▶ **WHAT NEEDS TO BE DONE**
Among the entries beneath this sentence, how many lines include the word "turquoise"? Only the number is wanted.
========
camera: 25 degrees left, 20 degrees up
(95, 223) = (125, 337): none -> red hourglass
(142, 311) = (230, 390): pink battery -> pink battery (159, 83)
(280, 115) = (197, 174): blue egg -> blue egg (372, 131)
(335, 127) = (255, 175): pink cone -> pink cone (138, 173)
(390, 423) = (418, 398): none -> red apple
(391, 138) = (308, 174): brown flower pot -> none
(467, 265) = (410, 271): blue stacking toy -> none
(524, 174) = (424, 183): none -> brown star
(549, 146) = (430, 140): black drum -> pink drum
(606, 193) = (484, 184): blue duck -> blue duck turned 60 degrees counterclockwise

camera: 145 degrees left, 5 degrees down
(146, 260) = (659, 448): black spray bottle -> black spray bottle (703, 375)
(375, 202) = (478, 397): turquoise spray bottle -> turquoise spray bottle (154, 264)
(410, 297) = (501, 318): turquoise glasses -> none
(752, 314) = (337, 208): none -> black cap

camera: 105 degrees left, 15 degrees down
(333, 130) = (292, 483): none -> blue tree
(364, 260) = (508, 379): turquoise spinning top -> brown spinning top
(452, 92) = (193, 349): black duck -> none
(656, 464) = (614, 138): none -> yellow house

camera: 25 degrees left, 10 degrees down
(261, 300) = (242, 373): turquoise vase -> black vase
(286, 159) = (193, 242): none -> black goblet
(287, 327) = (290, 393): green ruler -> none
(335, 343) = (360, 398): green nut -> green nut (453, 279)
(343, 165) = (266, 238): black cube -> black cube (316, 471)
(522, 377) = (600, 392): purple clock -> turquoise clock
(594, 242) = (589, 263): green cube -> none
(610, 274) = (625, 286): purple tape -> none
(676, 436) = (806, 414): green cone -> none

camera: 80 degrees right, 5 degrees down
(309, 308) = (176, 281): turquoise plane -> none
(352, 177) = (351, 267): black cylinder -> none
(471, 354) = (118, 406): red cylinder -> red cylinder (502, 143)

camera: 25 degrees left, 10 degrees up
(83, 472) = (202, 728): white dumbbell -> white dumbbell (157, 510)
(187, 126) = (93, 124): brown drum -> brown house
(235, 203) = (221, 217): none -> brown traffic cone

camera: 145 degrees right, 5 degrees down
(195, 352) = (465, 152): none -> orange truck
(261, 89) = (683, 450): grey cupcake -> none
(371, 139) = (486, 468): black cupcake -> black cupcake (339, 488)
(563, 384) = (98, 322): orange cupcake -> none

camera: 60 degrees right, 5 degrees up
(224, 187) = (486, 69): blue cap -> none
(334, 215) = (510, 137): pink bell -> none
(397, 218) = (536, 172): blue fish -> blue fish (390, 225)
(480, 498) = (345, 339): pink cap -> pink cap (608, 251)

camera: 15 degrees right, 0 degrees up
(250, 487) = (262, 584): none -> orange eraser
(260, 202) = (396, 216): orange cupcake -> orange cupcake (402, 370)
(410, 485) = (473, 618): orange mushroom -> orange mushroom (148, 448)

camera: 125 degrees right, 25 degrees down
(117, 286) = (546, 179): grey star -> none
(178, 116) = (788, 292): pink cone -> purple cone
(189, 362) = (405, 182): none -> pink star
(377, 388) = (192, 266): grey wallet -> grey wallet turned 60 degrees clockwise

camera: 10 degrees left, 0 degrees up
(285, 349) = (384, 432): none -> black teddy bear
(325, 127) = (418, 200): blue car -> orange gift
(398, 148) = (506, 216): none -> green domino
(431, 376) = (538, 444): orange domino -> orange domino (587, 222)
========
▶ **SOLUTION TO THIS TASK**
6